> _TASK TO CARRY OUT_
Could you please output only the lines from the one holding "red candle [311,293,357,381]" through the end of the listing below, exactly as written and without pictures?
(RECORDED DATA)
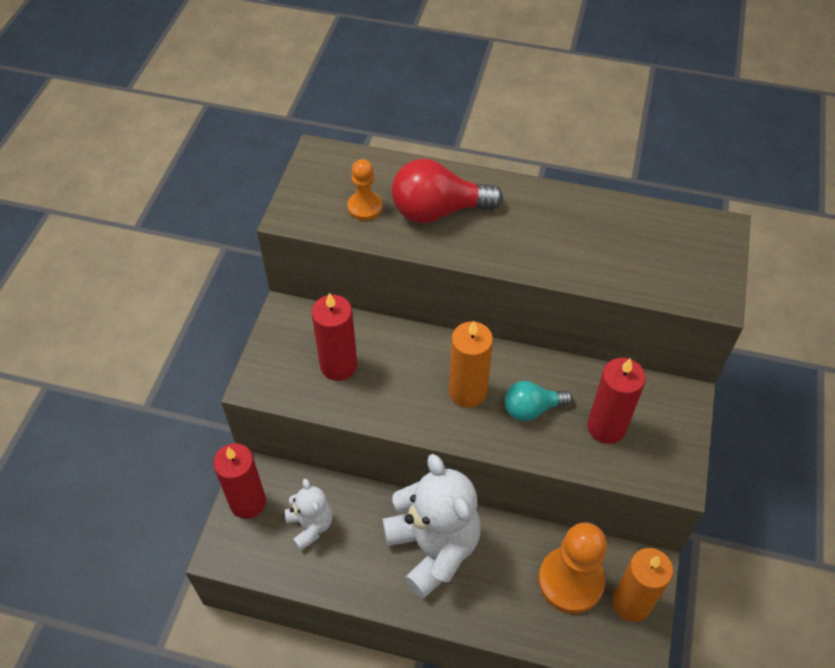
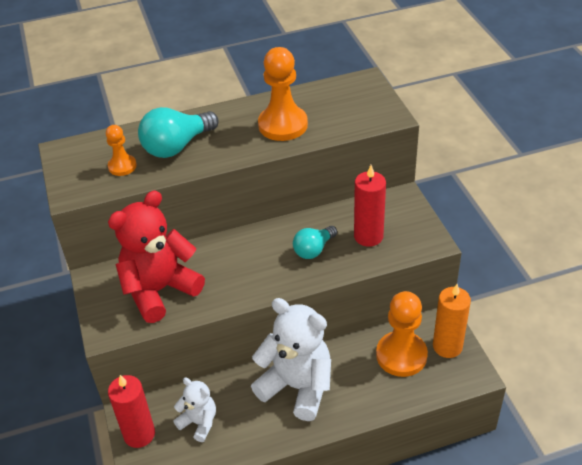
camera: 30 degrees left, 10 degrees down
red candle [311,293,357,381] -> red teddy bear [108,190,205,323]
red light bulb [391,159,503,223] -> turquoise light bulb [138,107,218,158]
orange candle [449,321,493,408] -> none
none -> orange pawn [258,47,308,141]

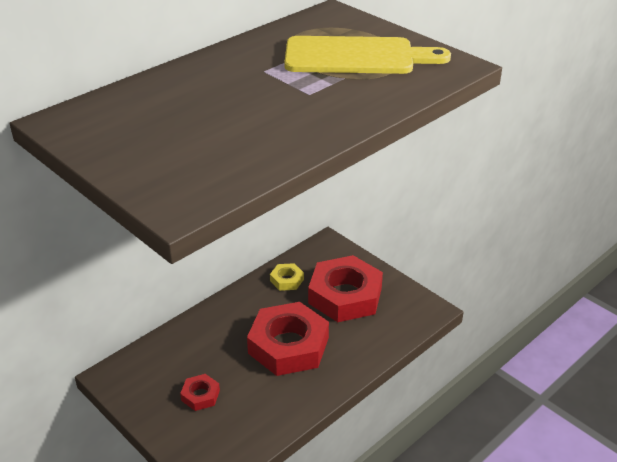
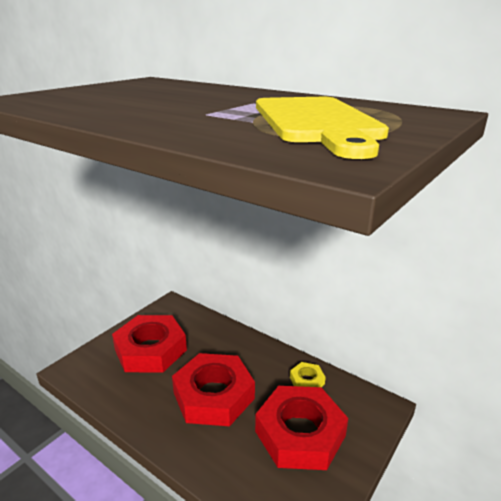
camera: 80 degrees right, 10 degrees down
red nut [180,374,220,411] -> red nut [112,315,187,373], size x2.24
(End RECORDED DATA)
> _RESPONSE TO THIS TASK_
red candle [311,293,357,381] -> red teddy bear [108,190,205,323]
red light bulb [391,159,503,223] -> turquoise light bulb [138,107,218,158]
orange candle [449,321,493,408] -> none
none -> orange pawn [258,47,308,141]

camera: 80 degrees right, 10 degrees down
red nut [180,374,220,411] -> red nut [112,315,187,373], size x2.24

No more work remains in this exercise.